PROVIDED MATERIAL:
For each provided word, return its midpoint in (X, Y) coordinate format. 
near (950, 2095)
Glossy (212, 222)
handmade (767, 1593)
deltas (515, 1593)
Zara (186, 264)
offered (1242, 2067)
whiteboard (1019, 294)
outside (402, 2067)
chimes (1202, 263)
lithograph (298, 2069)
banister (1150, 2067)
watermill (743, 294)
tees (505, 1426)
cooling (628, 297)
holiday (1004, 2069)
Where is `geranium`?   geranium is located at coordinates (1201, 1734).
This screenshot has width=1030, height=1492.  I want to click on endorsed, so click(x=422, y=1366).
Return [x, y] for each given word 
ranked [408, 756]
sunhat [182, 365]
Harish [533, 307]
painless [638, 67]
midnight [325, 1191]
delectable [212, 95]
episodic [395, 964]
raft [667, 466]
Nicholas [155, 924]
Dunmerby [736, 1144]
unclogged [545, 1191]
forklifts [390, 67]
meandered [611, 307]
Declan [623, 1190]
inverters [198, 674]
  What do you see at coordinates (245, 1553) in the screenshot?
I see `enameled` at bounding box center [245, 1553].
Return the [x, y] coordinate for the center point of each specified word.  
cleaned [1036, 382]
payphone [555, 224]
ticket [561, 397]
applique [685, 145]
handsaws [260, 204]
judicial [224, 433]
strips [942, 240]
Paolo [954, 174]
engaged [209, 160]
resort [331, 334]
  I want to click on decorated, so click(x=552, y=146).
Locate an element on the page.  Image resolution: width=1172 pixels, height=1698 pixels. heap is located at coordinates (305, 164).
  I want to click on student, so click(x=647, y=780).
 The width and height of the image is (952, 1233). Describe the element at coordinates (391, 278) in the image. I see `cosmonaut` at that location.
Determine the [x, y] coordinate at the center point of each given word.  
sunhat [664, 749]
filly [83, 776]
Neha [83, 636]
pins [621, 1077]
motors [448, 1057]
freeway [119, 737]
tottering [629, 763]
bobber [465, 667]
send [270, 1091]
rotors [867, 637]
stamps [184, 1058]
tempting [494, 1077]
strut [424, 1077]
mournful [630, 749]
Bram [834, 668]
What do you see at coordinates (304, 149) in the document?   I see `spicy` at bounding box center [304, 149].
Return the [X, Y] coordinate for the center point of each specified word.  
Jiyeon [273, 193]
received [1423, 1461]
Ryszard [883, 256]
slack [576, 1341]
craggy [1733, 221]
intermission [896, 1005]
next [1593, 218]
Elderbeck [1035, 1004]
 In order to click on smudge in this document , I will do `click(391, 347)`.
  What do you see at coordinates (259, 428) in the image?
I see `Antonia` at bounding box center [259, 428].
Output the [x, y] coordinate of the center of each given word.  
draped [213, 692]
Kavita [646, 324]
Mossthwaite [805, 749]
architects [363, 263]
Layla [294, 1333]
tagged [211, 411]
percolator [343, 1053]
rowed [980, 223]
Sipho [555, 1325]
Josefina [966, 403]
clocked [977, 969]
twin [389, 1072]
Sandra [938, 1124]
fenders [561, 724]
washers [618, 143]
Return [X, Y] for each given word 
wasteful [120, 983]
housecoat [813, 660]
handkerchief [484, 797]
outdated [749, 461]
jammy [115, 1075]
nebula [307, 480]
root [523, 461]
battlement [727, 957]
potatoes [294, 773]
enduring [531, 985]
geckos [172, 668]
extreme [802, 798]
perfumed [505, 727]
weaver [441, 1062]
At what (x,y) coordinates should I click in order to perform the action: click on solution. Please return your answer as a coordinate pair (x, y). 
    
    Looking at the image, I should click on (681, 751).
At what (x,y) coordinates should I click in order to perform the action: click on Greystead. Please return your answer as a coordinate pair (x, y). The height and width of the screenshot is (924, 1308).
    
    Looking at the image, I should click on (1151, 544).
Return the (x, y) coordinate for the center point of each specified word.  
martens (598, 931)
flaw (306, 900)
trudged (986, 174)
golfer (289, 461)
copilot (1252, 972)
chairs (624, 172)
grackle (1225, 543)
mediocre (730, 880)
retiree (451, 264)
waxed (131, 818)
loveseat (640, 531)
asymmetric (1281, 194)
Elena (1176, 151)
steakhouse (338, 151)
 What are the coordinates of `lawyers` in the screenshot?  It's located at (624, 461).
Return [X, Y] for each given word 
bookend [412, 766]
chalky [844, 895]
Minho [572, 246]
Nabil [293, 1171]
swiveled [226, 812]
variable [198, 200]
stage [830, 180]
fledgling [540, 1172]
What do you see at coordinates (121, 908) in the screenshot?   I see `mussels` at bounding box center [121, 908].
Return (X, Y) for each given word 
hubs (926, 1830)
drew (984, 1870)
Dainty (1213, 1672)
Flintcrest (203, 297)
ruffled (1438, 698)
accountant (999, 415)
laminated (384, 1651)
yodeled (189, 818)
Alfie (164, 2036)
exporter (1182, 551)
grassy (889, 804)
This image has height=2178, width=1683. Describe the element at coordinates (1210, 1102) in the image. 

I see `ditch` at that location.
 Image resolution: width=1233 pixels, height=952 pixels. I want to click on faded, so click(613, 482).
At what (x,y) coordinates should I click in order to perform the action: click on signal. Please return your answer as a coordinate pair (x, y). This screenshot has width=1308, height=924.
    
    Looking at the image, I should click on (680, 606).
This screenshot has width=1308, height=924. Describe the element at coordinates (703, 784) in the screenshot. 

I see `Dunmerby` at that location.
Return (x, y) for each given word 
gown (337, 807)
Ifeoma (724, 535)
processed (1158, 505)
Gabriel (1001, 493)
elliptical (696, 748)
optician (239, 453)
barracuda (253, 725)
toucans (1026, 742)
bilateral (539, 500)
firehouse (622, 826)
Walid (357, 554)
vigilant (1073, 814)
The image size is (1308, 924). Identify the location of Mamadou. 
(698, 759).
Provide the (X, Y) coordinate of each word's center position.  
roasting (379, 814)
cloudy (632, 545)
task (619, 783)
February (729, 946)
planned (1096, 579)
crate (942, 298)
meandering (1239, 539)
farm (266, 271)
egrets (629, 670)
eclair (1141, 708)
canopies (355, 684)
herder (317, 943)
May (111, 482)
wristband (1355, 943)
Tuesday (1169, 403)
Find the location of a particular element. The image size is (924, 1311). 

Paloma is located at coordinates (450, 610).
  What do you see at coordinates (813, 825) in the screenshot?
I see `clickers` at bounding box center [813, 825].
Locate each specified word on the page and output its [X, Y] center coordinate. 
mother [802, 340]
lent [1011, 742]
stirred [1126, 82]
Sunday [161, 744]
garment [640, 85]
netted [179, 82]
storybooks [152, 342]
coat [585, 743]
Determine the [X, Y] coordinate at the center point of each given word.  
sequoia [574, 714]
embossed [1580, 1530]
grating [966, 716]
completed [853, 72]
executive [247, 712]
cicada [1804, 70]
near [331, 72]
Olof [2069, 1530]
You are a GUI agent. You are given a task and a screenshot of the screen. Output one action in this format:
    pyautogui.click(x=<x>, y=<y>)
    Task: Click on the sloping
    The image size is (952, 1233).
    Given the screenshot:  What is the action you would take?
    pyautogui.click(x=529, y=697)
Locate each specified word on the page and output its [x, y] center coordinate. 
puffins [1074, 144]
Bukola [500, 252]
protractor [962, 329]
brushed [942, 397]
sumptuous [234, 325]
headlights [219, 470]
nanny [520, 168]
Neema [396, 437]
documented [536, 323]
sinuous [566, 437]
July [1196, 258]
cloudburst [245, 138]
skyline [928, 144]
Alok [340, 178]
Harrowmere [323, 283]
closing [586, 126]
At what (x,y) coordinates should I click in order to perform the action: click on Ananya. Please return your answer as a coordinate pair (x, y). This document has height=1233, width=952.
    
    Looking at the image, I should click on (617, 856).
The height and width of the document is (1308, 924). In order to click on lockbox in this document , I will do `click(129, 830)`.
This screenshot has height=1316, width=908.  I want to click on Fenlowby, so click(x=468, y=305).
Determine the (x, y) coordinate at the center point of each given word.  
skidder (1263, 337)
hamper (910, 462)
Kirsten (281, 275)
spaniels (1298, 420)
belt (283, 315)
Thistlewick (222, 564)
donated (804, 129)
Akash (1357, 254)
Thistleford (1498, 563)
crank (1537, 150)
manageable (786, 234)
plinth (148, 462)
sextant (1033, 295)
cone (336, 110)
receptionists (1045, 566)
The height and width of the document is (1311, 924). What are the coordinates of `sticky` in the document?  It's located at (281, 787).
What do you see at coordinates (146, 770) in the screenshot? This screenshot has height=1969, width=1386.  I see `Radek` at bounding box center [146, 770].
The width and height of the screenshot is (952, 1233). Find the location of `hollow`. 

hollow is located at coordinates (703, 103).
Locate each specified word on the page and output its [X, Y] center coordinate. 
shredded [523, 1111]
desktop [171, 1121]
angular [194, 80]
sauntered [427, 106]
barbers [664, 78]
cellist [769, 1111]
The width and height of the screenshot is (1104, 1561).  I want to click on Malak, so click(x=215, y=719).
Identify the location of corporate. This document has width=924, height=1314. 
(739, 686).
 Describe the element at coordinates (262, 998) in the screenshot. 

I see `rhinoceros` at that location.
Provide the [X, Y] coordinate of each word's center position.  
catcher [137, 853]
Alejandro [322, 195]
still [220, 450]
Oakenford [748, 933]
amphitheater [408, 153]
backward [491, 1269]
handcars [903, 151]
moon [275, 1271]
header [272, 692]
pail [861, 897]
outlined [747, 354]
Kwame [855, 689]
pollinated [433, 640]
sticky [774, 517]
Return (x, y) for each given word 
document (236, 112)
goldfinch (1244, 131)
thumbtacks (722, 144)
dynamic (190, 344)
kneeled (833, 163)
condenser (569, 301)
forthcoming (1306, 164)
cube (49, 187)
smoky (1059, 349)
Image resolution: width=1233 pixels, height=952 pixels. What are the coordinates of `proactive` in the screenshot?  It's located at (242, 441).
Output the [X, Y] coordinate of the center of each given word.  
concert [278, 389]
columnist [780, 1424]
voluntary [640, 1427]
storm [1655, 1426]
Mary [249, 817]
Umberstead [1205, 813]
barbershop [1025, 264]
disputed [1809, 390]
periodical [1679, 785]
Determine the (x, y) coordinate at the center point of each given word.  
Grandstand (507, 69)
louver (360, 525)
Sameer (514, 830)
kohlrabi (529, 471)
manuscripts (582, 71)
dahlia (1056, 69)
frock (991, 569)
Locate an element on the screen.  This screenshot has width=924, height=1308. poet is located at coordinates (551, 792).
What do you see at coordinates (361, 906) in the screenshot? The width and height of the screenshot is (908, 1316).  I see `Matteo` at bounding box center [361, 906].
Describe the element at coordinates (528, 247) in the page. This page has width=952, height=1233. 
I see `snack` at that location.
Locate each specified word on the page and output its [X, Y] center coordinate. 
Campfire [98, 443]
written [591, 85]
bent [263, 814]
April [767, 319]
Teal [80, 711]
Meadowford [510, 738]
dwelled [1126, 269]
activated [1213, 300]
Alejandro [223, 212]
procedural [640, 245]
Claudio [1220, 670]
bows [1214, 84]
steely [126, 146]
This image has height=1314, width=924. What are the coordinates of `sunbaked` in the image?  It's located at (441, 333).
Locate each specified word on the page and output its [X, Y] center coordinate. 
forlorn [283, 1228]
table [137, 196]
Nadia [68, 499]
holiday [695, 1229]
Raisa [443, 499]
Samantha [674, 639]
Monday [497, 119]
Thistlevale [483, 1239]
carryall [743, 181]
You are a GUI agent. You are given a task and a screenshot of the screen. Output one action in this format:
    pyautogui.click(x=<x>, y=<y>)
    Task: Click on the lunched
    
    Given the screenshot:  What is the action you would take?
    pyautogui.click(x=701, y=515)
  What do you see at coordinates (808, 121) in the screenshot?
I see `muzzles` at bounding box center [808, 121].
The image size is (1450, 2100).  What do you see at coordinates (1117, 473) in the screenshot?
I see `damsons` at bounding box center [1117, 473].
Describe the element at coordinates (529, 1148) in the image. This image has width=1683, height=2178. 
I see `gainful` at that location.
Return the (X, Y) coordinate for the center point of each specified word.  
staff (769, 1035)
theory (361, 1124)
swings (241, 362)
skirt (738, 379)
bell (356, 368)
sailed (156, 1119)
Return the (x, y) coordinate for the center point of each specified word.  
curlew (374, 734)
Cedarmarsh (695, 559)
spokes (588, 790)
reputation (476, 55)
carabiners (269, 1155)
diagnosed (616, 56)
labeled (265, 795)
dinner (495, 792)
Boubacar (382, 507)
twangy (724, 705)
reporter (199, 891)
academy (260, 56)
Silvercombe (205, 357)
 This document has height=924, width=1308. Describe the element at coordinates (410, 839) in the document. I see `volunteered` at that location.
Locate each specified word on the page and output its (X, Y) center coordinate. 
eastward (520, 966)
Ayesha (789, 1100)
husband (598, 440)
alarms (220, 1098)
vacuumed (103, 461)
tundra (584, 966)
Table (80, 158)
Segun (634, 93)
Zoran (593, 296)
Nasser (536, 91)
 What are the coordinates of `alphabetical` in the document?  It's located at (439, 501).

AIM: Write out again, word for word, every line of the material from its very first line through the line that contains "coordinates (1201, 1734).", including both of those lines.

WRITTEN RESPONSE:
For each provided word, return its midpoint in (X, Y) coordinate format. 
near (950, 2095)
Glossy (212, 222)
handmade (767, 1593)
deltas (515, 1593)
Zara (186, 264)
offered (1242, 2067)
whiteboard (1019, 294)
outside (402, 2067)
chimes (1202, 263)
lithograph (298, 2069)
banister (1150, 2067)
watermill (743, 294)
tees (505, 1426)
cooling (628, 297)
holiday (1004, 2069)
Where is `geranium`?   geranium is located at coordinates (1201, 1734).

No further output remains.